▶ REQUIREMENT
Line by line, copy the records below exactly and leave the pictures out.

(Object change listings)

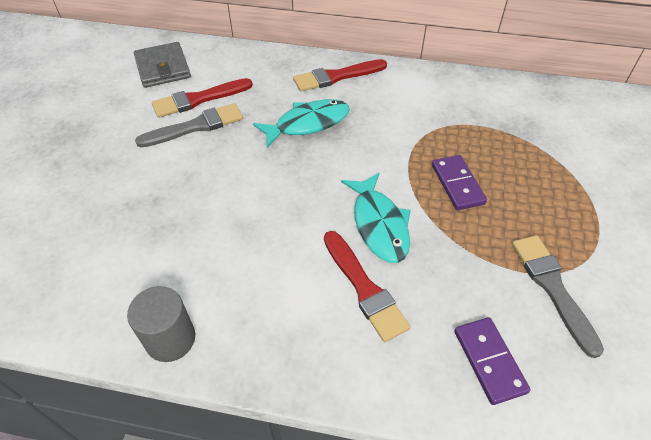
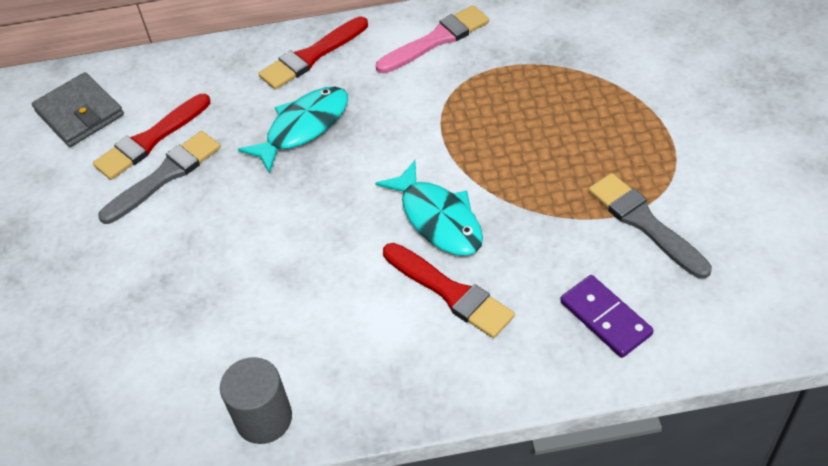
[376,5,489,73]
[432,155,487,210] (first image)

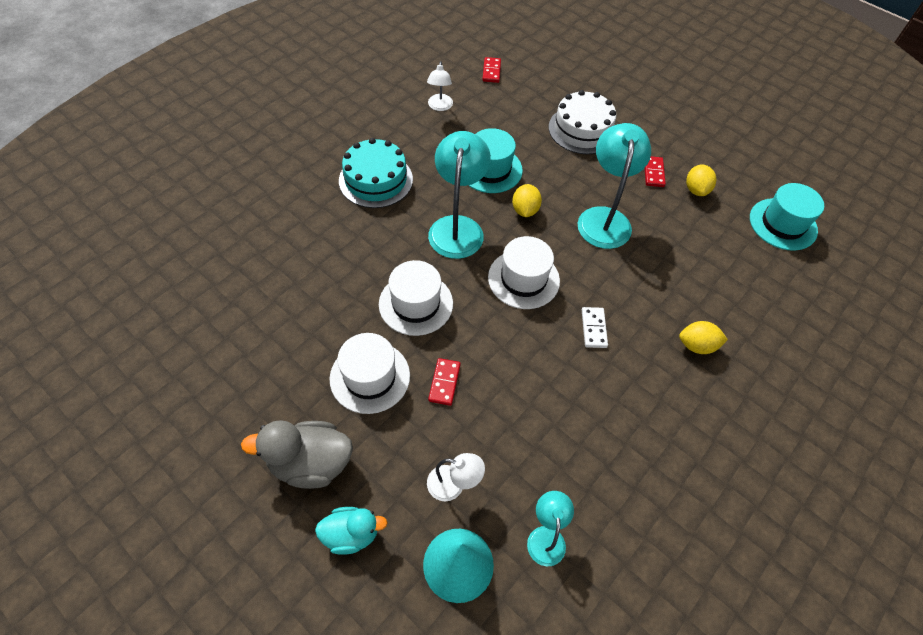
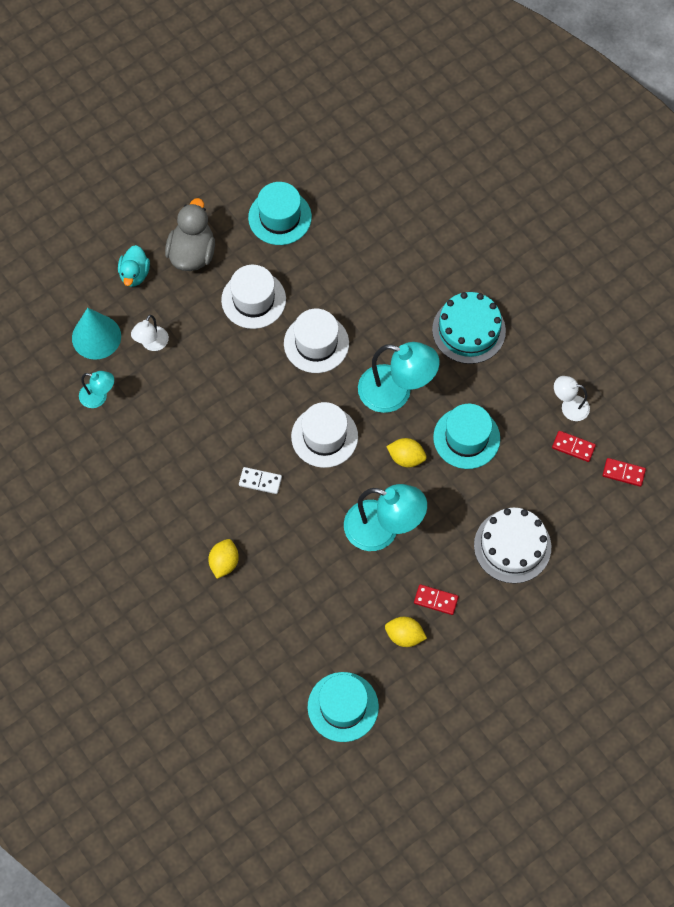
[248,182,312,245]
[552,431,596,462]

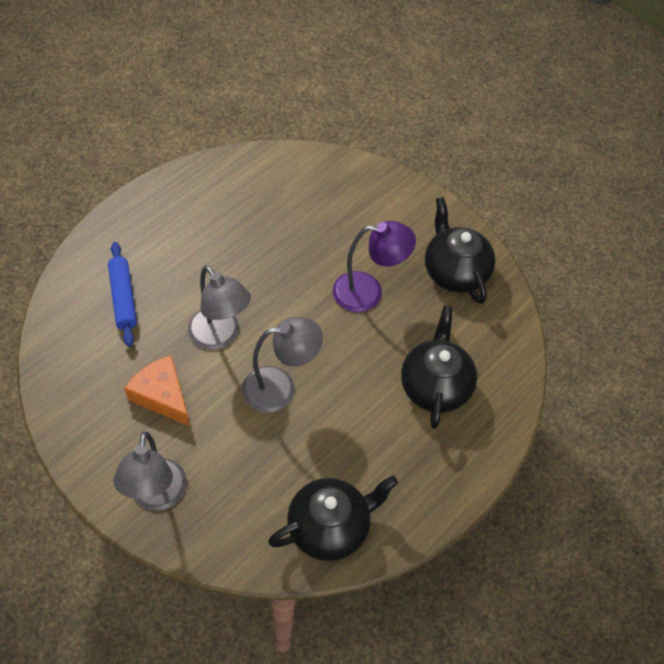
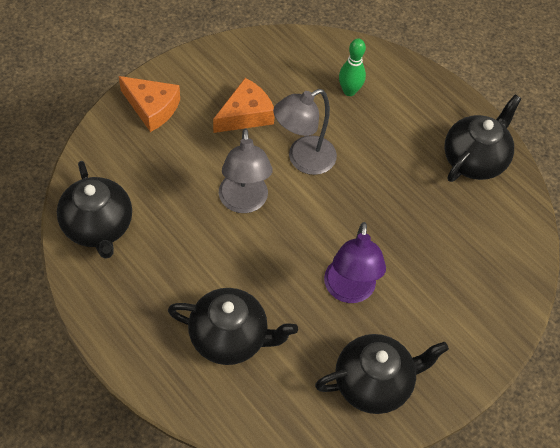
[119,76,180,132]
[339,38,366,96]
[444,94,521,182]

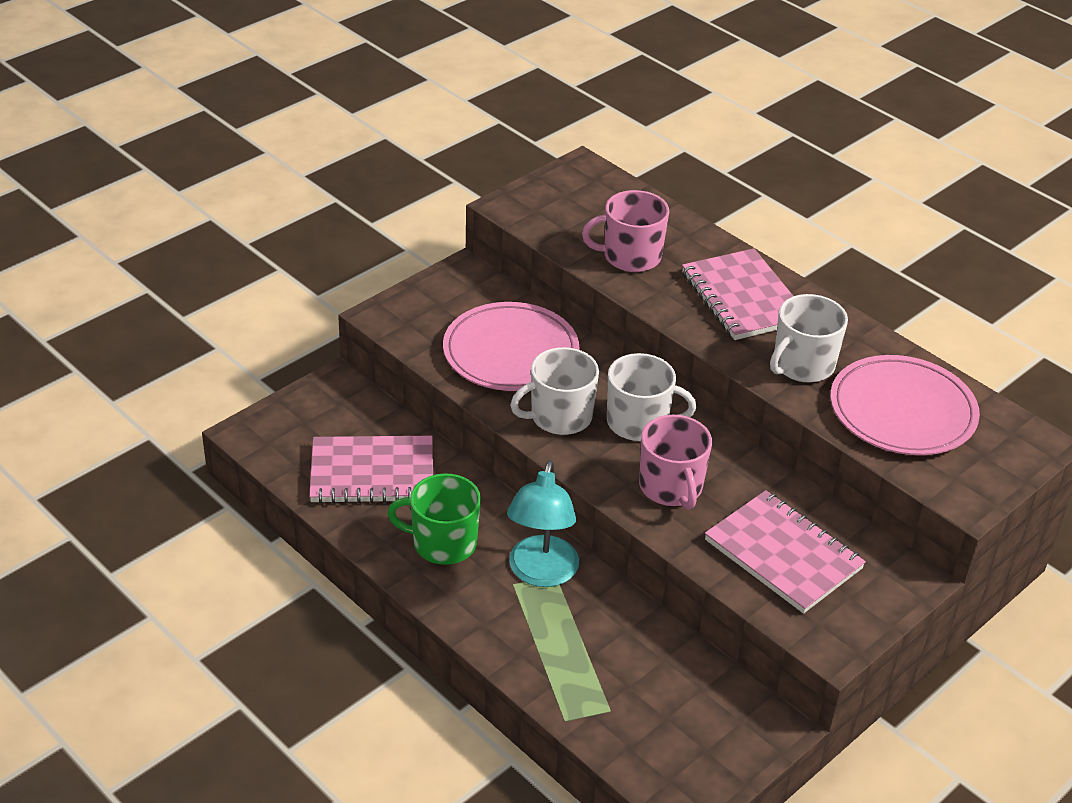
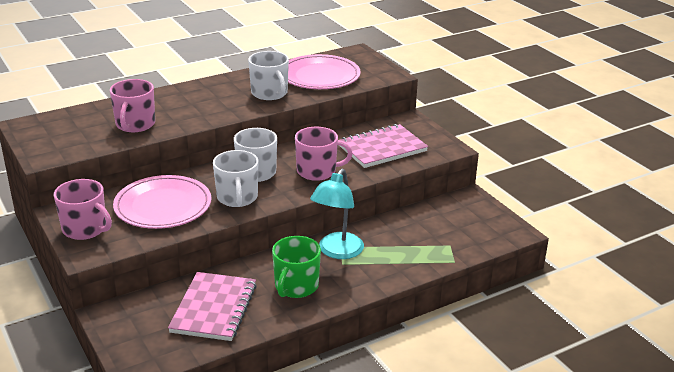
[54,179,112,240]
[310,169,364,259]
[682,249,793,340] (first image)

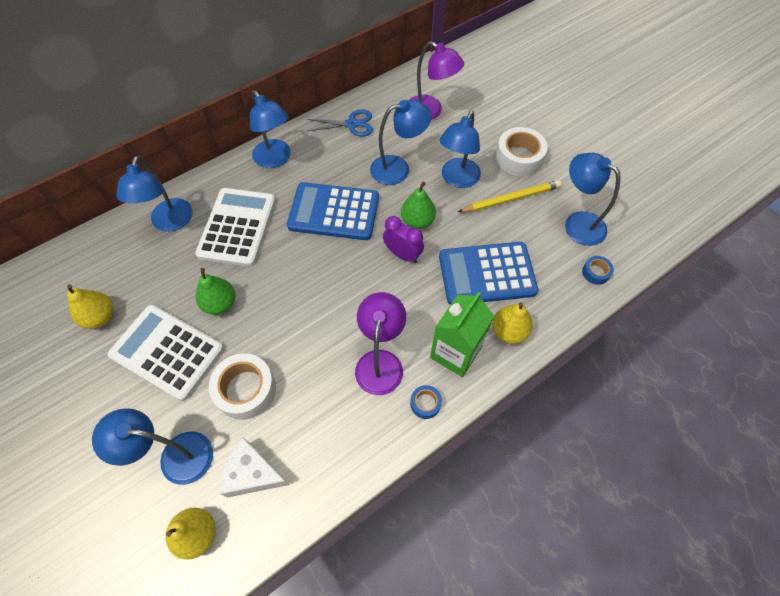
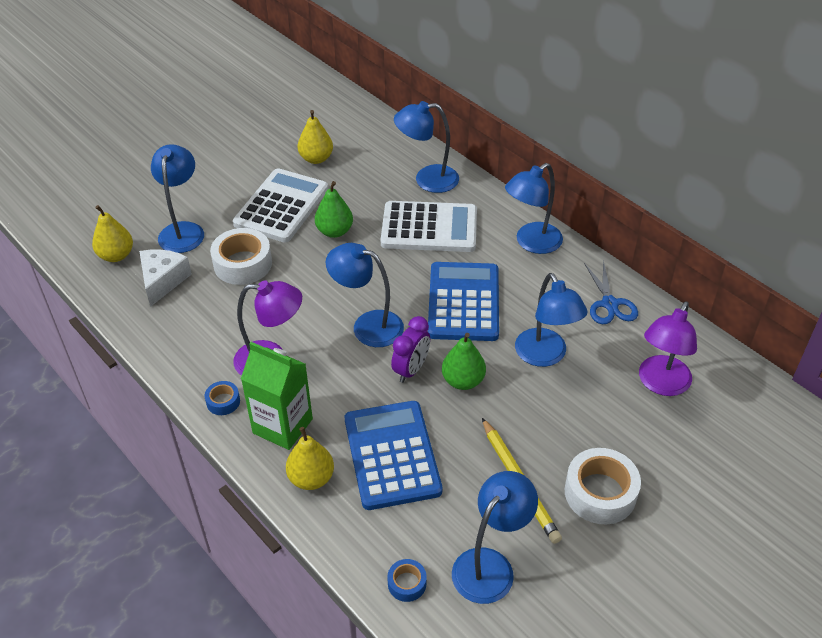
[326,243,404,347]

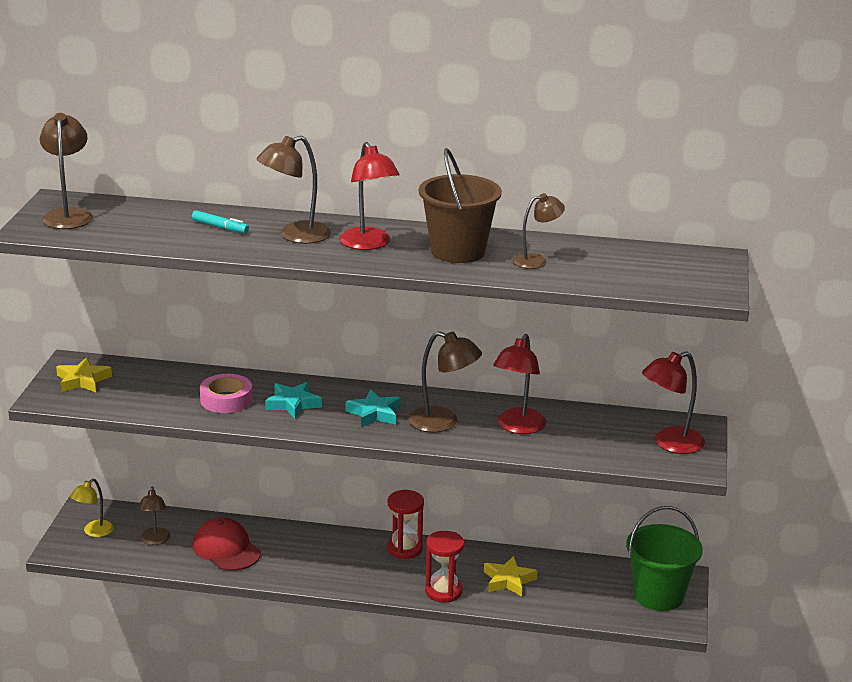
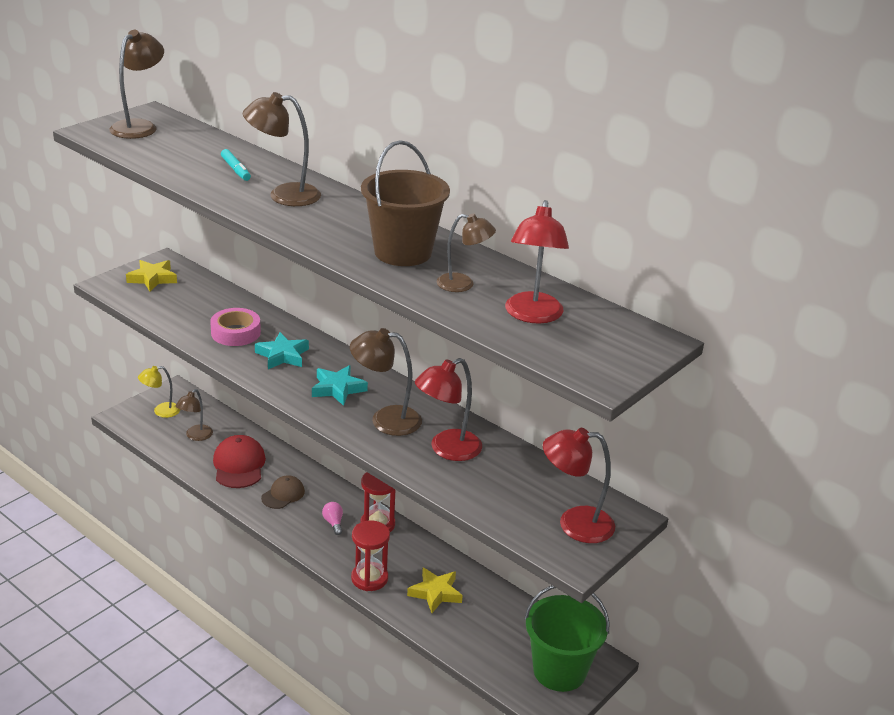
[261,475,305,509]
[322,502,343,535]
[350,328,422,436]
[505,200,569,324]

▶ FINISHED EXERCISE
[376,5,489,73]
[432,155,487,210] (first image)

[248,182,312,245]
[552,431,596,462]

[119,76,180,132]
[339,38,366,96]
[444,94,521,182]

[54,179,112,240]
[310,169,364,259]
[682,249,793,340] (first image)

[326,243,404,347]

[261,475,305,509]
[322,502,343,535]
[350,328,422,436]
[505,200,569,324]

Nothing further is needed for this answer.